#### [Goal of the exercise]
Each record should be copied exactly, and none of them omitted.

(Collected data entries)
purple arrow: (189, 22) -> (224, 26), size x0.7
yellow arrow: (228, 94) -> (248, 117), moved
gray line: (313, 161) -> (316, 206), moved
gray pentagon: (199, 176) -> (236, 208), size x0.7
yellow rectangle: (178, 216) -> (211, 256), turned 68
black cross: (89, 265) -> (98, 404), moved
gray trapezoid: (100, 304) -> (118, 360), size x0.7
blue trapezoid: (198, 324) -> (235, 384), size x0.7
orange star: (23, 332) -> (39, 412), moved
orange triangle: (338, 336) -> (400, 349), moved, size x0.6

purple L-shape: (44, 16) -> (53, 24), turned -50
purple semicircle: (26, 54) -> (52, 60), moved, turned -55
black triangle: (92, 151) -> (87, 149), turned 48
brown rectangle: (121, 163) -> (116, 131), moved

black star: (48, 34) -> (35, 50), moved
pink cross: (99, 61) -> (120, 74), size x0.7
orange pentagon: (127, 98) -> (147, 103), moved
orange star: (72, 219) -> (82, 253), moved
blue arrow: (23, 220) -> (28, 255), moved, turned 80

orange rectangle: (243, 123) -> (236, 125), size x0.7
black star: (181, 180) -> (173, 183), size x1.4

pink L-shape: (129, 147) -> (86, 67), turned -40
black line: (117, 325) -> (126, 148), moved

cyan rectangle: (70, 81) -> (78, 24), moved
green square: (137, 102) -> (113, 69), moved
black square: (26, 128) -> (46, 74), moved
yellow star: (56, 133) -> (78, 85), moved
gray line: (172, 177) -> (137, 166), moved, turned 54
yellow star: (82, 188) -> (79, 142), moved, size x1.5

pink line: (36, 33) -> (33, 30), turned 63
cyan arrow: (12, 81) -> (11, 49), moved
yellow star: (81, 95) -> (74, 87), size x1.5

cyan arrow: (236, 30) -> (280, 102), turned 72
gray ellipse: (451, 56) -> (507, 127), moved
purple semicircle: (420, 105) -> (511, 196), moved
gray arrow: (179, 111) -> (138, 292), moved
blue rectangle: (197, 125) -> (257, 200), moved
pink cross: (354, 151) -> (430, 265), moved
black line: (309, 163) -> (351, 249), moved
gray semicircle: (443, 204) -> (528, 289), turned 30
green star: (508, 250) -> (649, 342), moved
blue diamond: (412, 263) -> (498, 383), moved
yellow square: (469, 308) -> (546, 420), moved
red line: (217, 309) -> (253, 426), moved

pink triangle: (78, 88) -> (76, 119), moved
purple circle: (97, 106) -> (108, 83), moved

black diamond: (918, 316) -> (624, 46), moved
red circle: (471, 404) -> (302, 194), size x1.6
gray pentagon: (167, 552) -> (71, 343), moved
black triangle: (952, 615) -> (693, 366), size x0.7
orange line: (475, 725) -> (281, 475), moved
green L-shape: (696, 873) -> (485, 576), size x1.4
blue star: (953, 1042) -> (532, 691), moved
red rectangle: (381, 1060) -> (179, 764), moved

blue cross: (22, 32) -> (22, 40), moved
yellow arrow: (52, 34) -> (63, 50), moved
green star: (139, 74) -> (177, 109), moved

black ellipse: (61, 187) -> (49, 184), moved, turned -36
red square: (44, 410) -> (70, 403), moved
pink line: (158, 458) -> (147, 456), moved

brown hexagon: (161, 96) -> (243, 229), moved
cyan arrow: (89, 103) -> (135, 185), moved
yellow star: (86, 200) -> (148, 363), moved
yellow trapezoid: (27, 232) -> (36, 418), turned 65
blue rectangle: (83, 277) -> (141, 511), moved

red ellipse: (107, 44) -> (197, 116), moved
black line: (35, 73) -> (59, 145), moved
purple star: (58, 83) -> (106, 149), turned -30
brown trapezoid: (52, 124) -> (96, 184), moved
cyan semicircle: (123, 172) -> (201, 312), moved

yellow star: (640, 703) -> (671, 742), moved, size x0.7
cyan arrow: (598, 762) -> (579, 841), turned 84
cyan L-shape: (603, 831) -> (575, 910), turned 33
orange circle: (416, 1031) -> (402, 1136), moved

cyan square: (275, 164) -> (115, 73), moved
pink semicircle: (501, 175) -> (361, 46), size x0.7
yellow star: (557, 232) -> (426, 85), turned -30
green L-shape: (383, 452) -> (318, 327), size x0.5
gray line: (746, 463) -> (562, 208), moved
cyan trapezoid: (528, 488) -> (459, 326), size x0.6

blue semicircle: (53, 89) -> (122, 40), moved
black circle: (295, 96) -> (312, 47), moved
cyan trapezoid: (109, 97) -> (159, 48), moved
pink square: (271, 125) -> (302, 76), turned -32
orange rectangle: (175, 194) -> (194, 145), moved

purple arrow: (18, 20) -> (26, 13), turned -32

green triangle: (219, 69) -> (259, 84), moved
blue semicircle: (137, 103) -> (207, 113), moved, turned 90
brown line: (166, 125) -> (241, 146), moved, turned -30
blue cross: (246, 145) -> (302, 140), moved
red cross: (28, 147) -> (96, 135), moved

#### [Finished exercise]
purple arrow: (189, 22) -> (224, 26), size x0.7
yellow arrow: (228, 94) -> (248, 117), moved
gray line: (313, 161) -> (316, 206), moved
gray pentagon: (199, 176) -> (236, 208), size x0.7
yellow rectangle: (178, 216) -> (211, 256), turned 68
black cross: (89, 265) -> (98, 404), moved
gray trapezoid: (100, 304) -> (118, 360), size x0.7
blue trapezoid: (198, 324) -> (235, 384), size x0.7
orange star: (23, 332) -> (39, 412), moved
orange triangle: (338, 336) -> (400, 349), moved, size x0.6

purple L-shape: (44, 16) -> (53, 24), turned -50
purple semicircle: (26, 54) -> (52, 60), moved, turned -55
black triangle: (92, 151) -> (87, 149), turned 48
brown rectangle: (121, 163) -> (116, 131), moved

black star: (48, 34) -> (35, 50), moved
pink cross: (99, 61) -> (120, 74), size x0.7
orange pentagon: (127, 98) -> (147, 103), moved
orange star: (72, 219) -> (82, 253), moved
blue arrow: (23, 220) -> (28, 255), moved, turned 80

orange rectangle: (243, 123) -> (236, 125), size x0.7
black star: (181, 180) -> (173, 183), size x1.4

pink L-shape: (129, 147) -> (86, 67), turned -40
black line: (117, 325) -> (126, 148), moved

cyan rectangle: (70, 81) -> (78, 24), moved
green square: (137, 102) -> (113, 69), moved
black square: (26, 128) -> (46, 74), moved
yellow star: (56, 133) -> (78, 85), moved
gray line: (172, 177) -> (137, 166), moved, turned 54
yellow star: (82, 188) -> (79, 142), moved, size x1.5

pink line: (36, 33) -> (33, 30), turned 63
cyan arrow: (12, 81) -> (11, 49), moved
yellow star: (81, 95) -> (74, 87), size x1.5

cyan arrow: (236, 30) -> (280, 102), turned 72
gray ellipse: (451, 56) -> (507, 127), moved
purple semicircle: (420, 105) -> (511, 196), moved
gray arrow: (179, 111) -> (138, 292), moved
blue rectangle: (197, 125) -> (257, 200), moved
pink cross: (354, 151) -> (430, 265), moved
black line: (309, 163) -> (351, 249), moved
gray semicircle: (443, 204) -> (528, 289), turned 30
green star: (508, 250) -> (649, 342), moved
blue diamond: (412, 263) -> (498, 383), moved
yellow square: (469, 308) -> (546, 420), moved
red line: (217, 309) -> (253, 426), moved

pink triangle: (78, 88) -> (76, 119), moved
purple circle: (97, 106) -> (108, 83), moved

black diamond: (918, 316) -> (624, 46), moved
red circle: (471, 404) -> (302, 194), size x1.6
gray pentagon: (167, 552) -> (71, 343), moved
black triangle: (952, 615) -> (693, 366), size x0.7
orange line: (475, 725) -> (281, 475), moved
green L-shape: (696, 873) -> (485, 576), size x1.4
blue star: (953, 1042) -> (532, 691), moved
red rectangle: (381, 1060) -> (179, 764), moved

blue cross: (22, 32) -> (22, 40), moved
yellow arrow: (52, 34) -> (63, 50), moved
green star: (139, 74) -> (177, 109), moved

black ellipse: (61, 187) -> (49, 184), moved, turned -36
red square: (44, 410) -> (70, 403), moved
pink line: (158, 458) -> (147, 456), moved

brown hexagon: (161, 96) -> (243, 229), moved
cyan arrow: (89, 103) -> (135, 185), moved
yellow star: (86, 200) -> (148, 363), moved
yellow trapezoid: (27, 232) -> (36, 418), turned 65
blue rectangle: (83, 277) -> (141, 511), moved

red ellipse: (107, 44) -> (197, 116), moved
black line: (35, 73) -> (59, 145), moved
purple star: (58, 83) -> (106, 149), turned -30
brown trapezoid: (52, 124) -> (96, 184), moved
cyan semicircle: (123, 172) -> (201, 312), moved

yellow star: (640, 703) -> (671, 742), moved, size x0.7
cyan arrow: (598, 762) -> (579, 841), turned 84
cyan L-shape: (603, 831) -> (575, 910), turned 33
orange circle: (416, 1031) -> (402, 1136), moved

cyan square: (275, 164) -> (115, 73), moved
pink semicircle: (501, 175) -> (361, 46), size x0.7
yellow star: (557, 232) -> (426, 85), turned -30
green L-shape: (383, 452) -> (318, 327), size x0.5
gray line: (746, 463) -> (562, 208), moved
cyan trapezoid: (528, 488) -> (459, 326), size x0.6

blue semicircle: (53, 89) -> (122, 40), moved
black circle: (295, 96) -> (312, 47), moved
cyan trapezoid: (109, 97) -> (159, 48), moved
pink square: (271, 125) -> (302, 76), turned -32
orange rectangle: (175, 194) -> (194, 145), moved

purple arrow: (18, 20) -> (26, 13), turned -32

green triangle: (219, 69) -> (259, 84), moved
blue semicircle: (137, 103) -> (207, 113), moved, turned 90
brown line: (166, 125) -> (241, 146), moved, turned -30
blue cross: (246, 145) -> (302, 140), moved
red cross: (28, 147) -> (96, 135), moved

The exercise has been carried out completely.